* [Exercise details] Output exactly the lines that run from the line with "black brick I7:J7" to the end of the material, both ends included, and no other lines.

* [Supplied data]
BEGIN

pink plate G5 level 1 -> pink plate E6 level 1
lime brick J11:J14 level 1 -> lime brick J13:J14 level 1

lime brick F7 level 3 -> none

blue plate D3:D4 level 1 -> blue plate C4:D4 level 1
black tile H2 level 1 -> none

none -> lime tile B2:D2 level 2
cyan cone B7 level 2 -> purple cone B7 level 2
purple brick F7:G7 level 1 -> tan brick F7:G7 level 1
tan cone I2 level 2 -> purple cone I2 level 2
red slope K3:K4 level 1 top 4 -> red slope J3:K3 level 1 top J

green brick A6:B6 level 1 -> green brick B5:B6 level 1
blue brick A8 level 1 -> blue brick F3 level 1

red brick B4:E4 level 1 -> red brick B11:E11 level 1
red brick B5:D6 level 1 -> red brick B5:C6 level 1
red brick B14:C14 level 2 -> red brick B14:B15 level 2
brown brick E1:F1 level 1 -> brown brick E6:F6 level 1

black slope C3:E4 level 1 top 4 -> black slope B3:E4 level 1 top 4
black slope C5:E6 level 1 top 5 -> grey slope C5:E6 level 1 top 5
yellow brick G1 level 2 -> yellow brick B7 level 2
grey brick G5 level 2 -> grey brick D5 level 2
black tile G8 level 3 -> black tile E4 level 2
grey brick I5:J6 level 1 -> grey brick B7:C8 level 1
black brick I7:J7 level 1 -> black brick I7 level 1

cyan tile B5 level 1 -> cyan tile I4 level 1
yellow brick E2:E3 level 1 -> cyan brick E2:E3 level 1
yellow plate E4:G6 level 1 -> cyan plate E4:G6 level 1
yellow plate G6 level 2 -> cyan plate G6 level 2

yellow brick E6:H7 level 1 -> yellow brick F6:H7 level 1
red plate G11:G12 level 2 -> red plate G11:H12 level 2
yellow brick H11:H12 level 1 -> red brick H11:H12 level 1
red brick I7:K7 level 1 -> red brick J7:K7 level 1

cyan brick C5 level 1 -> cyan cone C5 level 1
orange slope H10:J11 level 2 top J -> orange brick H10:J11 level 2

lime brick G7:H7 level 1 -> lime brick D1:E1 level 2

END

* [Finished exercise]
black brick I7:J7 level 1 -> black brick I7 level 1

cyan tile B5 level 1 -> cyan tile I4 level 1
yellow brick E2:E3 level 1 -> cyan brick E2:E3 level 1
yellow plate E4:G6 level 1 -> cyan plate E4:G6 level 1
yellow plate G6 level 2 -> cyan plate G6 level 2

yellow brick E6:H7 level 1 -> yellow brick F6:H7 level 1
red plate G11:G12 level 2 -> red plate G11:H12 level 2
yellow brick H11:H12 level 1 -> red brick H11:H12 level 1
red brick I7:K7 level 1 -> red brick J7:K7 level 1

cyan brick C5 level 1 -> cyan cone C5 level 1
orange slope H10:J11 level 2 top J -> orange brick H10:J11 level 2

lime brick G7:H7 level 1 -> lime brick D1:E1 level 2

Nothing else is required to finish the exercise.